>>>>

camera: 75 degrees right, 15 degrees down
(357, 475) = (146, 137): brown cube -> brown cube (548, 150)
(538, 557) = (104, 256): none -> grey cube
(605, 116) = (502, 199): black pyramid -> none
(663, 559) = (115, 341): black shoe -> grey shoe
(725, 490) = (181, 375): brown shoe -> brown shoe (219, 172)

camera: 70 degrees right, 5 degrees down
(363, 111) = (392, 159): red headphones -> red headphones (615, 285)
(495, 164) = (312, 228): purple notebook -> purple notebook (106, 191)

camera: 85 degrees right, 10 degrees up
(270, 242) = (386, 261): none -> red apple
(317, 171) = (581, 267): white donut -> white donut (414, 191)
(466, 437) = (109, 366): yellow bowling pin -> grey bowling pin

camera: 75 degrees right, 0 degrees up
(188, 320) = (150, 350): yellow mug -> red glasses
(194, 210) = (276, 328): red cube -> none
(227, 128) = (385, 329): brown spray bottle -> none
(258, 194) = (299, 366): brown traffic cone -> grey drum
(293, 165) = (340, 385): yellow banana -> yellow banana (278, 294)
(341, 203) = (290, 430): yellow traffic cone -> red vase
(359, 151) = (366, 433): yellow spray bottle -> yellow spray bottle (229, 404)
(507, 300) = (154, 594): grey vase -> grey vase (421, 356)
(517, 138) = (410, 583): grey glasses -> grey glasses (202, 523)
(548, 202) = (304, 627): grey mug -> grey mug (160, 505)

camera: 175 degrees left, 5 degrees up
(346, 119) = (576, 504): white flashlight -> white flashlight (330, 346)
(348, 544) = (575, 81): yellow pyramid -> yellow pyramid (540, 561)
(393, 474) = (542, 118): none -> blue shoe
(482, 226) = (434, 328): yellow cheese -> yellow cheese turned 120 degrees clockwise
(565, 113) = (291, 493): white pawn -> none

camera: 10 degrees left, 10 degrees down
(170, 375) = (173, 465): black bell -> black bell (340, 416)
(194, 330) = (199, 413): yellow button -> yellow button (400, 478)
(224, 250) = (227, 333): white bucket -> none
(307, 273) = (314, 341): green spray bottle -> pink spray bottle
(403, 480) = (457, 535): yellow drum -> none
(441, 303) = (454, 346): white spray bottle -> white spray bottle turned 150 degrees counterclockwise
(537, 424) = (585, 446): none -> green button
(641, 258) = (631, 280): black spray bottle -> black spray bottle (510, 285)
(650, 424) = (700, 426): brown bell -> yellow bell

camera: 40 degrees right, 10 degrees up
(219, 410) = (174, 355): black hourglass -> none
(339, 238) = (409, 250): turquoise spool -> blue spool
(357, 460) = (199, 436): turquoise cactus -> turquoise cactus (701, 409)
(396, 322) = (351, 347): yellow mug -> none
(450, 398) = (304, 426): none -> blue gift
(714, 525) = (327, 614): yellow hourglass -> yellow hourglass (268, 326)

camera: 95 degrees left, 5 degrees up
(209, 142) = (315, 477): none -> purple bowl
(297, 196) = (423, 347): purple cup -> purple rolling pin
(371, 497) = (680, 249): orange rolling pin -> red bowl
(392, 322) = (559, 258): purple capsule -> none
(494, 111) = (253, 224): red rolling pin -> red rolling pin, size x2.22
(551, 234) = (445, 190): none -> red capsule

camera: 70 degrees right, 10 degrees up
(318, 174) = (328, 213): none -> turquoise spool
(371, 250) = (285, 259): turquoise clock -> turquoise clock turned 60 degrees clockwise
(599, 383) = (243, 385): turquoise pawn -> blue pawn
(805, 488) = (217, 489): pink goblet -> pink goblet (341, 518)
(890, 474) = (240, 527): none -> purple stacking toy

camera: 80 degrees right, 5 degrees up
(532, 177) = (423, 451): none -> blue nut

<<<<

◆ **Problem to work on**: Write the material out again word for word.

◆ **Your solution**:
camera: 75 degrees right, 15 degrees down
(357, 475) = (146, 137): brown cube -> brown cube (548, 150)
(538, 557) = (104, 256): none -> grey cube
(605, 116) = (502, 199): black pyramid -> none
(663, 559) = (115, 341): black shoe -> grey shoe
(725, 490) = (181, 375): brown shoe -> brown shoe (219, 172)

camera: 70 degrees right, 5 degrees down
(363, 111) = (392, 159): red headphones -> red headphones (615, 285)
(495, 164) = (312, 228): purple notebook -> purple notebook (106, 191)

camera: 85 degrees right, 10 degrees up
(270, 242) = (386, 261): none -> red apple
(317, 171) = (581, 267): white donut -> white donut (414, 191)
(466, 437) = (109, 366): yellow bowling pin -> grey bowling pin

camera: 75 degrees right, 0 degrees up
(188, 320) = (150, 350): yellow mug -> red glasses
(194, 210) = (276, 328): red cube -> none
(227, 128) = (385, 329): brown spray bottle -> none
(258, 194) = (299, 366): brown traffic cone -> grey drum
(293, 165) = (340, 385): yellow banana -> yellow banana (278, 294)
(341, 203) = (290, 430): yellow traffic cone -> red vase
(359, 151) = (366, 433): yellow spray bottle -> yellow spray bottle (229, 404)
(507, 300) = (154, 594): grey vase -> grey vase (421, 356)
(517, 138) = (410, 583): grey glasses -> grey glasses (202, 523)
(548, 202) = (304, 627): grey mug -> grey mug (160, 505)

camera: 175 degrees left, 5 degrees up
(346, 119) = (576, 504): white flashlight -> white flashlight (330, 346)
(348, 544) = (575, 81): yellow pyramid -> yellow pyramid (540, 561)
(393, 474) = (542, 118): none -> blue shoe
(482, 226) = (434, 328): yellow cheese -> yellow cheese turned 120 degrees clockwise
(565, 113) = (291, 493): white pawn -> none

camera: 10 degrees left, 10 degrees down
(170, 375) = (173, 465): black bell -> black bell (340, 416)
(194, 330) = (199, 413): yellow button -> yellow button (400, 478)
(224, 250) = (227, 333): white bucket -> none
(307, 273) = (314, 341): green spray bottle -> pink spray bottle
(403, 480) = (457, 535): yellow drum -> none
(441, 303) = (454, 346): white spray bottle -> white spray bottle turned 150 degrees counterclockwise
(537, 424) = (585, 446): none -> green button
(641, 258) = (631, 280): black spray bottle -> black spray bottle (510, 285)
(650, 424) = (700, 426): brown bell -> yellow bell

camera: 40 degrees right, 10 degrees up
(219, 410) = (174, 355): black hourglass -> none
(339, 238) = (409, 250): turquoise spool -> blue spool
(357, 460) = (199, 436): turquoise cactus -> turquoise cactus (701, 409)
(396, 322) = (351, 347): yellow mug -> none
(450, 398) = (304, 426): none -> blue gift
(714, 525) = (327, 614): yellow hourglass -> yellow hourglass (268, 326)

camera: 95 degrees left, 5 degrees up
(209, 142) = (315, 477): none -> purple bowl
(297, 196) = (423, 347): purple cup -> purple rolling pin
(371, 497) = (680, 249): orange rolling pin -> red bowl
(392, 322) = (559, 258): purple capsule -> none
(494, 111) = (253, 224): red rolling pin -> red rolling pin, size x2.22
(551, 234) = (445, 190): none -> red capsule

camera: 70 degrees right, 10 degrees up
(318, 174) = (328, 213): none -> turquoise spool
(371, 250) = (285, 259): turquoise clock -> turquoise clock turned 60 degrees clockwise
(599, 383) = (243, 385): turquoise pawn -> blue pawn
(805, 488) = (217, 489): pink goblet -> pink goblet (341, 518)
(890, 474) = (240, 527): none -> purple stacking toy

camera: 80 degrees right, 5 degrees up
(532, 177) = (423, 451): none -> blue nut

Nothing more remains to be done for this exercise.